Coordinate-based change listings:
_ _ _ _ _ _ _
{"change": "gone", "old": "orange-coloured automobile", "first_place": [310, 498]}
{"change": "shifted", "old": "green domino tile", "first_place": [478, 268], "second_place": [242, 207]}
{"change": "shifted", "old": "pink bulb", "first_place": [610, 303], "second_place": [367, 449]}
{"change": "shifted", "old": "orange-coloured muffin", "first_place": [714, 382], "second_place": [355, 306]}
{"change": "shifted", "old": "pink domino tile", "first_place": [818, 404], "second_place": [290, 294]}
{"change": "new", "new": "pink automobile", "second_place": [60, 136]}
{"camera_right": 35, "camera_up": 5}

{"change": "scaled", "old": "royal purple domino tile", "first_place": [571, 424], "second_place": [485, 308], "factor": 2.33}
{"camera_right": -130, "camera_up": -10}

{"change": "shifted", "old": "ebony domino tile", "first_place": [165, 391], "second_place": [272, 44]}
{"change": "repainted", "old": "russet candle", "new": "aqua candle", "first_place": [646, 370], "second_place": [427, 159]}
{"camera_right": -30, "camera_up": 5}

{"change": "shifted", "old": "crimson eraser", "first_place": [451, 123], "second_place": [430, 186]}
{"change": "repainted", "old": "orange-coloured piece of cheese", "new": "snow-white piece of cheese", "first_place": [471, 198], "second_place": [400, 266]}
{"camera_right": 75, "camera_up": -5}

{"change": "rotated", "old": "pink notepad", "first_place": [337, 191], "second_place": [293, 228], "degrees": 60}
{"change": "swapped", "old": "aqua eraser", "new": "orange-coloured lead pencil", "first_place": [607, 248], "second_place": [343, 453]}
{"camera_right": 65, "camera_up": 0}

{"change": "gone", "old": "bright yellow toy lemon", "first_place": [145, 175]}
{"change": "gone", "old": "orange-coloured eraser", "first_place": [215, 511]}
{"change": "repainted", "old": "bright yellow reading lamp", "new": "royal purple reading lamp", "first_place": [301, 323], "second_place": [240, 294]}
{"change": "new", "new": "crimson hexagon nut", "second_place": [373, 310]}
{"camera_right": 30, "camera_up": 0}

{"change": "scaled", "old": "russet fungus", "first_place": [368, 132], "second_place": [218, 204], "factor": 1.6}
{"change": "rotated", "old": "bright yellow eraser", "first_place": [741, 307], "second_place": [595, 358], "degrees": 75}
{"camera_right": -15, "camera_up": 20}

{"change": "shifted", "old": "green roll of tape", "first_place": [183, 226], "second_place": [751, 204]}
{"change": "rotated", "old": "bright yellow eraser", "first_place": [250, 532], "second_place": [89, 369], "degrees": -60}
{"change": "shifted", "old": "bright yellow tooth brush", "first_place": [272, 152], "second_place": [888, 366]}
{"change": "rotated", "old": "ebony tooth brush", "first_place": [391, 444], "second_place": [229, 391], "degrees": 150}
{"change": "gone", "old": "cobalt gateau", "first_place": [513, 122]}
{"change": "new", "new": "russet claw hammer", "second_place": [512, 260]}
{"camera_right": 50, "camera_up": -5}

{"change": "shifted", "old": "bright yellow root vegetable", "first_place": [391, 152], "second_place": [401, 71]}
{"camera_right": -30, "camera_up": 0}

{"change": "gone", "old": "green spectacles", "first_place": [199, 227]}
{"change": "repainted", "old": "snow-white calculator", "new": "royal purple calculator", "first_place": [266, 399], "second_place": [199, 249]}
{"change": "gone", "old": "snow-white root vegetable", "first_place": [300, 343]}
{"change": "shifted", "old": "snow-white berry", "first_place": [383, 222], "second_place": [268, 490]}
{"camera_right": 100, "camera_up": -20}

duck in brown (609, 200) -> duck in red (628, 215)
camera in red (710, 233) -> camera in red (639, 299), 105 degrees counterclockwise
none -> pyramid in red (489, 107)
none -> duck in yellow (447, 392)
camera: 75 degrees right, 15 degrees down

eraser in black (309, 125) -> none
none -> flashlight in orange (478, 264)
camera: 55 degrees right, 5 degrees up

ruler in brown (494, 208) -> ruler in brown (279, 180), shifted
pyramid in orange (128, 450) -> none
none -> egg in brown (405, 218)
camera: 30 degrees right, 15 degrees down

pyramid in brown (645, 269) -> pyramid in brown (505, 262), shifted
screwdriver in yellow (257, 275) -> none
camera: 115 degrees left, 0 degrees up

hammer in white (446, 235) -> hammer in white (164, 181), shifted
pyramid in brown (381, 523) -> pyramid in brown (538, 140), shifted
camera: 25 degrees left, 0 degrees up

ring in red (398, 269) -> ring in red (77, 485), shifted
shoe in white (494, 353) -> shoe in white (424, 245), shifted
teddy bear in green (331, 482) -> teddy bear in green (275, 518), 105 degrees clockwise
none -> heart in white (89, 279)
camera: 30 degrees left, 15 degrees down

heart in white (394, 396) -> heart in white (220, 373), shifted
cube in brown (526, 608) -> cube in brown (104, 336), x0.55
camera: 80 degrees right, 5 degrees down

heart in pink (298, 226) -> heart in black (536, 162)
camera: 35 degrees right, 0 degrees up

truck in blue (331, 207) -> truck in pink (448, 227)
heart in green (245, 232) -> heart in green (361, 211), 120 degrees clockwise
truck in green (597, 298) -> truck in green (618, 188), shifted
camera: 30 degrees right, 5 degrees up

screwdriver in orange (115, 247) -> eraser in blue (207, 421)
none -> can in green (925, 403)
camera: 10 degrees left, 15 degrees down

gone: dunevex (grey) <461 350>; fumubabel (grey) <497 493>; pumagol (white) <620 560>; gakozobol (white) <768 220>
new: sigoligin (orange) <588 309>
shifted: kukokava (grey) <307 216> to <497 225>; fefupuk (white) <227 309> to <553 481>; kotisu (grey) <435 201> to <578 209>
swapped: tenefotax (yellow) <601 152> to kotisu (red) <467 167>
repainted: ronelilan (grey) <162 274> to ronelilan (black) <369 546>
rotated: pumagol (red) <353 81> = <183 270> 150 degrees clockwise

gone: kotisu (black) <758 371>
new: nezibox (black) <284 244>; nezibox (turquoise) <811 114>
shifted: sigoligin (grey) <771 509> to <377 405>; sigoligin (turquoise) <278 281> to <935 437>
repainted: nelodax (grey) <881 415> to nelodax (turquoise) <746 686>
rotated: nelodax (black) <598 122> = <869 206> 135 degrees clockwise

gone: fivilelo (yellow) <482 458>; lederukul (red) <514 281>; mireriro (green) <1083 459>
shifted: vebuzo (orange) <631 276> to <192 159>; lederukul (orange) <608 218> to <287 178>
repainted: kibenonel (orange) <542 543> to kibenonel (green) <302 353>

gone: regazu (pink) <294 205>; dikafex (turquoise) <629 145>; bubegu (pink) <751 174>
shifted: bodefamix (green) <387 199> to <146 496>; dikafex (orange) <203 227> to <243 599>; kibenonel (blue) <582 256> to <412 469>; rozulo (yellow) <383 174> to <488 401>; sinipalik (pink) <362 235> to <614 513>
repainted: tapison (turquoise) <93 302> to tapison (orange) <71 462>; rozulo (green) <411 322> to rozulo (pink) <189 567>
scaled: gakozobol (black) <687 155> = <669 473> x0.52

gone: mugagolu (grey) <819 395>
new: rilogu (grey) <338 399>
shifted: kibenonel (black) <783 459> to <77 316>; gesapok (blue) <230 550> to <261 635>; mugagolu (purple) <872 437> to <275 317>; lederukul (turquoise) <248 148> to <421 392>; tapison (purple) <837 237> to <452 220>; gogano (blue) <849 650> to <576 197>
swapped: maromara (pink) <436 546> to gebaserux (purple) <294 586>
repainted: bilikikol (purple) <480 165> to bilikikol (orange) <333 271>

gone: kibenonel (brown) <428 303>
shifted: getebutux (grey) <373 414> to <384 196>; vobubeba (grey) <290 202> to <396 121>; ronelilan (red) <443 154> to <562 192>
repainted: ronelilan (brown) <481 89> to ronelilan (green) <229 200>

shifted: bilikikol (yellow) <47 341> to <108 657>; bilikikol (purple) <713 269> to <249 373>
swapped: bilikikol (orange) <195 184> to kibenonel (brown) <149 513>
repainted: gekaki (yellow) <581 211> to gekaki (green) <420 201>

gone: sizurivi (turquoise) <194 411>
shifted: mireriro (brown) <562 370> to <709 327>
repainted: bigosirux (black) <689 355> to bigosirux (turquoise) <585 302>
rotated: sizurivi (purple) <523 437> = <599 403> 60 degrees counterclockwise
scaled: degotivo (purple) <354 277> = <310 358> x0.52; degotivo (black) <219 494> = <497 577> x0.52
_ _ _ _ _ _ _
PROMPT: Out of the data above, transcribe exactly and only the lines starting with the line that has "none -> pyramid in red (489, 107)" and going on through the line that has "shifted: kukokava (grey)", both included.

EXERCISE ANSWER:
none -> pyramid in red (489, 107)
none -> duck in yellow (447, 392)
camera: 75 degrees right, 15 degrees down

eraser in black (309, 125) -> none
none -> flashlight in orange (478, 264)
camera: 55 degrees right, 5 degrees up

ruler in brown (494, 208) -> ruler in brown (279, 180), shifted
pyramid in orange (128, 450) -> none
none -> egg in brown (405, 218)
camera: 30 degrees right, 15 degrees down

pyramid in brown (645, 269) -> pyramid in brown (505, 262), shifted
screwdriver in yellow (257, 275) -> none
camera: 115 degrees left, 0 degrees up

hammer in white (446, 235) -> hammer in white (164, 181), shifted
pyramid in brown (381, 523) -> pyramid in brown (538, 140), shifted
camera: 25 degrees left, 0 degrees up

ring in red (398, 269) -> ring in red (77, 485), shifted
shoe in white (494, 353) -> shoe in white (424, 245), shifted
teddy bear in green (331, 482) -> teddy bear in green (275, 518), 105 degrees clockwise
none -> heart in white (89, 279)
camera: 30 degrees left, 15 degrees down

heart in white (394, 396) -> heart in white (220, 373), shifted
cube in brown (526, 608) -> cube in brown (104, 336), x0.55
camera: 80 degrees right, 5 degrees down

heart in pink (298, 226) -> heart in black (536, 162)
camera: 35 degrees right, 0 degrees up

truck in blue (331, 207) -> truck in pink (448, 227)
heart in green (245, 232) -> heart in green (361, 211), 120 degrees clockwise
truck in green (597, 298) -> truck in green (618, 188), shifted
camera: 30 degrees right, 5 degrees up

screwdriver in orange (115, 247) -> eraser in blue (207, 421)
none -> can in green (925, 403)
camera: 10 degrees left, 15 degrees down

gone: dunevex (grey) <461 350>; fumubabel (grey) <497 493>; pumagol (white) <620 560>; gakozobol (white) <768 220>
new: sigoligin (orange) <588 309>
shifted: kukokava (grey) <307 216> to <497 225>; fefupuk (white) <227 309> to <553 481>; kotisu (grey) <435 201> to <578 209>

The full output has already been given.